──────── Material shown

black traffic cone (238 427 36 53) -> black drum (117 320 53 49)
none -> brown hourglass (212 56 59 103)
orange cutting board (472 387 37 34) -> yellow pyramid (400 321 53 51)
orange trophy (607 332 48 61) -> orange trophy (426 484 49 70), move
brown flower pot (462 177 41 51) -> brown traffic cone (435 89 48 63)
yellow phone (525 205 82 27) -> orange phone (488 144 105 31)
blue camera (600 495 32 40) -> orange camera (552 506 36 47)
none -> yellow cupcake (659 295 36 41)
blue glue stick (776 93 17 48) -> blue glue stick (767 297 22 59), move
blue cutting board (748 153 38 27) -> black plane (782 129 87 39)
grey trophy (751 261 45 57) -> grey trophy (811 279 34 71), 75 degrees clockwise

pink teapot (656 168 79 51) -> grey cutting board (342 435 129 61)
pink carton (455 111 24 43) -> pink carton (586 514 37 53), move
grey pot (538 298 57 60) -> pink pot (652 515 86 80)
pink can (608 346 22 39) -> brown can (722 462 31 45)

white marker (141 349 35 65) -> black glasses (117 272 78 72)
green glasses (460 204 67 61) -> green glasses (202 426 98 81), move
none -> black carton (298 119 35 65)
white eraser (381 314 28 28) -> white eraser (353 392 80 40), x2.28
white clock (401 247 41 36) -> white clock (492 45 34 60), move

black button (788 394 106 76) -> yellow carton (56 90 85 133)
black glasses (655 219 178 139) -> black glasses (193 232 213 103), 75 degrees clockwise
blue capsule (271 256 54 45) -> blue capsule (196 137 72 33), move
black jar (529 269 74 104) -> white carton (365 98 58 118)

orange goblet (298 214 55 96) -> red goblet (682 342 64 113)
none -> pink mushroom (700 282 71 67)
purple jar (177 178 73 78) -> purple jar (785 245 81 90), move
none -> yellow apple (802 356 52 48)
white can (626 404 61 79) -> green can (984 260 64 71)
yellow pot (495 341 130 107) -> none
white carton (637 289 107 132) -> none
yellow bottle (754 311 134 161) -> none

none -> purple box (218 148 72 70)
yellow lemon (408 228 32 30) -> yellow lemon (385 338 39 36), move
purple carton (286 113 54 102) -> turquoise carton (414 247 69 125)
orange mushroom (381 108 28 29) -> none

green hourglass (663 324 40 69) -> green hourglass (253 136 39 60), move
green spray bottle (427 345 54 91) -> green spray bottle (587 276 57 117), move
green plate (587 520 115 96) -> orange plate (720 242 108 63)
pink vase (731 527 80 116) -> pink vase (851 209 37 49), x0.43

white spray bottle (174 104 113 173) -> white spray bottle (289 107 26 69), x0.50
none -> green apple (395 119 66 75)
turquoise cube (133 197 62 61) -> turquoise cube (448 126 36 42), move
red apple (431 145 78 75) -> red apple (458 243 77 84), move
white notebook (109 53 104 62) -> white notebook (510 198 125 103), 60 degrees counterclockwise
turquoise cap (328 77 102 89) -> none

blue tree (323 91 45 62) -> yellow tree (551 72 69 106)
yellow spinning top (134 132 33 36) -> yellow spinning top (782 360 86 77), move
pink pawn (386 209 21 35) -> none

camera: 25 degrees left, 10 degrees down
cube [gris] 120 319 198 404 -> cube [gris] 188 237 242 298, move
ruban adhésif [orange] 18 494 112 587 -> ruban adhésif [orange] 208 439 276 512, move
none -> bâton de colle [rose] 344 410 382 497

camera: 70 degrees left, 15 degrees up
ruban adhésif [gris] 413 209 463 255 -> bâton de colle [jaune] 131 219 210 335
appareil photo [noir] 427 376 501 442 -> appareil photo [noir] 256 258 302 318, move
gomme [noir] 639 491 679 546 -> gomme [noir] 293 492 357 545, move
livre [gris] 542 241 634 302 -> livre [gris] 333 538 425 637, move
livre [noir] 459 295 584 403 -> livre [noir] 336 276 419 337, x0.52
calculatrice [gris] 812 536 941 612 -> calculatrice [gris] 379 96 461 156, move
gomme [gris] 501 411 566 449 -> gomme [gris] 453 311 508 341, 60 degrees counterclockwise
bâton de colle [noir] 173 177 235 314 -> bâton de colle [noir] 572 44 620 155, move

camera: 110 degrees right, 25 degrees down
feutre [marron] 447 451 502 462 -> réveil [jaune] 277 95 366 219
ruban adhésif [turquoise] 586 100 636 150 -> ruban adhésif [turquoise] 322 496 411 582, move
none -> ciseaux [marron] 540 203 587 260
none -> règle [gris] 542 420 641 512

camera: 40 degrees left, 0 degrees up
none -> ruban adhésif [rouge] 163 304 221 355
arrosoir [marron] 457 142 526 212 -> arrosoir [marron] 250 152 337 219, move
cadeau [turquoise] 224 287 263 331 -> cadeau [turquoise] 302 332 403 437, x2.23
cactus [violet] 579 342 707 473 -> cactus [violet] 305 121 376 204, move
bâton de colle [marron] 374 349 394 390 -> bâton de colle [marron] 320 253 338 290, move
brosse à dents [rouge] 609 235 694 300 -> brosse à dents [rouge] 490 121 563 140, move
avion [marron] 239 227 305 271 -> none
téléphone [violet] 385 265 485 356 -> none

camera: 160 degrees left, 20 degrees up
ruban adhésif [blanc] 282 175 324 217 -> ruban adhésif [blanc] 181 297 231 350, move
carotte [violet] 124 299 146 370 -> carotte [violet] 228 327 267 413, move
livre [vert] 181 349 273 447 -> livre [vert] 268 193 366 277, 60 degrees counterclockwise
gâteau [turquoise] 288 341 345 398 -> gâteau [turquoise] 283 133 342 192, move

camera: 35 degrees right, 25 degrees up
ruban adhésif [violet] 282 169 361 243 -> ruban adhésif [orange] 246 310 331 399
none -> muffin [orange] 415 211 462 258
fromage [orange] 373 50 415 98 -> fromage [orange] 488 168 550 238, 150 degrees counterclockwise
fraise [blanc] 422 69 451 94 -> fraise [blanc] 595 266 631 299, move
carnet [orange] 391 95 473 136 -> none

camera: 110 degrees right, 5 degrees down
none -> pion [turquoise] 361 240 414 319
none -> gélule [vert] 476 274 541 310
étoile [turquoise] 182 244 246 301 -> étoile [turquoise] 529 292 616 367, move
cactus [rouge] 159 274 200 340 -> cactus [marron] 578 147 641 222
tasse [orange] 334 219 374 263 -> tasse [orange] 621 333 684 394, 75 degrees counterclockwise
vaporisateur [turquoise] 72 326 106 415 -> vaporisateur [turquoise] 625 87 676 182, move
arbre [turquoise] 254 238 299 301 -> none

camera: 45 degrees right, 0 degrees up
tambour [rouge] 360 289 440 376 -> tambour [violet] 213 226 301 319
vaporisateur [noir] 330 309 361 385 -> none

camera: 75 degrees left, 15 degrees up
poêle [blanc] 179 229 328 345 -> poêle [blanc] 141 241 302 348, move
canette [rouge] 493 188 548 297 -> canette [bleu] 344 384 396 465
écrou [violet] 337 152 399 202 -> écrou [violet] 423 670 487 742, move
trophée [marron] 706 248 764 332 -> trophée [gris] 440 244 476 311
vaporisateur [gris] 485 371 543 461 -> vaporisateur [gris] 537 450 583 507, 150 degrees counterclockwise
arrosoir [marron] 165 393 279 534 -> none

────────────────

Exercise goal:
Set down exactly the lines that begin the records and continue through the line bearing "blue glue stick (776"; include both ends.

Answer to this exercise:
black traffic cone (238 427 36 53) -> black drum (117 320 53 49)
none -> brown hourglass (212 56 59 103)
orange cutting board (472 387 37 34) -> yellow pyramid (400 321 53 51)
orange trophy (607 332 48 61) -> orange trophy (426 484 49 70), move
brown flower pot (462 177 41 51) -> brown traffic cone (435 89 48 63)
yellow phone (525 205 82 27) -> orange phone (488 144 105 31)
blue camera (600 495 32 40) -> orange camera (552 506 36 47)
none -> yellow cupcake (659 295 36 41)
blue glue stick (776 93 17 48) -> blue glue stick (767 297 22 59), move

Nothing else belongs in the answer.